▸ Aim of the exercise
Transcribe all records below exactly, without images.

Records drawn from a dataset:
════════

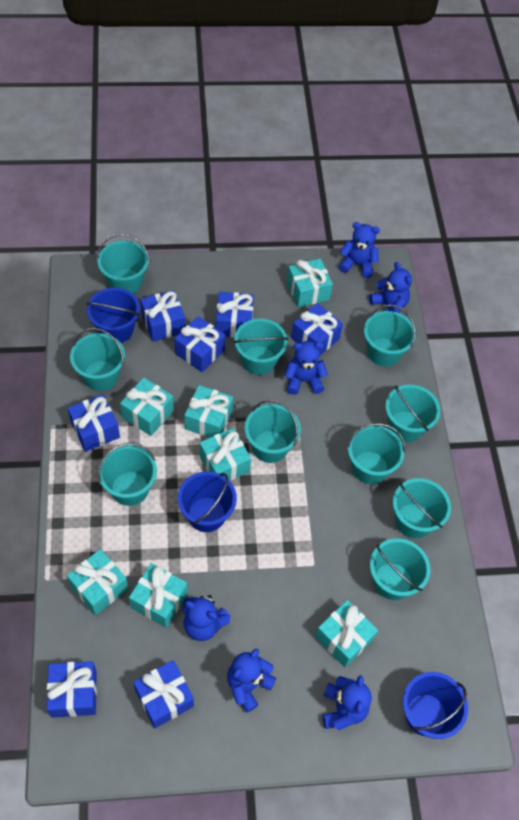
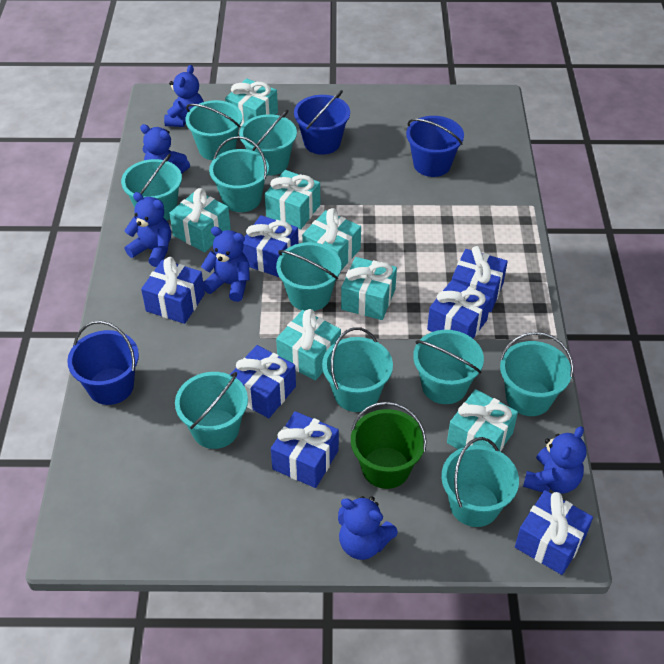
green bucket: 0 -> 1

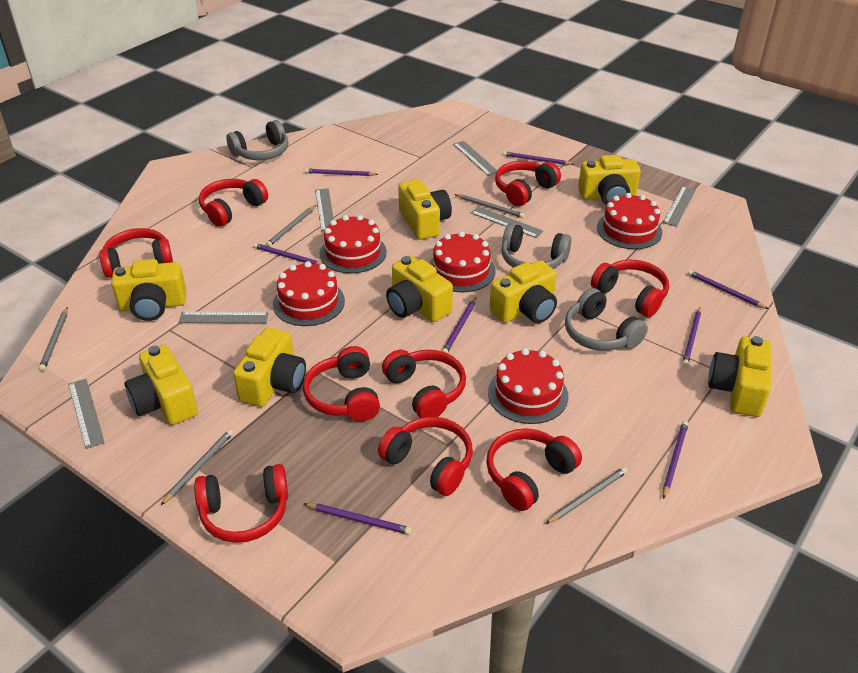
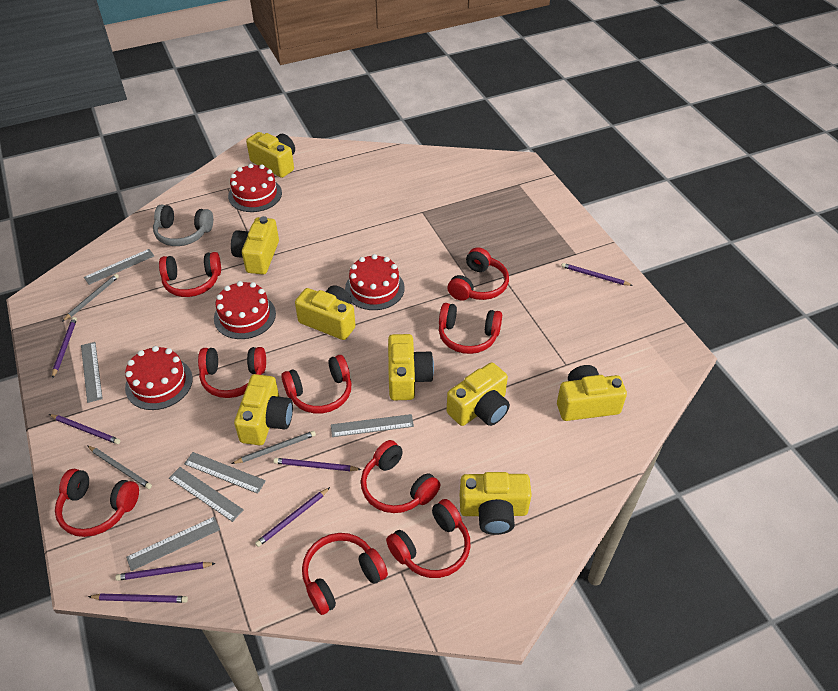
grey headphones: 3 -> 1
grey pencil: 5 -> 3
purple pencil: 8 -> 7
red cake: 5 -> 4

════════

▸ Result for this task
green bucket: 0 -> 1

grey headphones: 3 -> 1
grey pencil: 5 -> 3
purple pencil: 8 -> 7
red cake: 5 -> 4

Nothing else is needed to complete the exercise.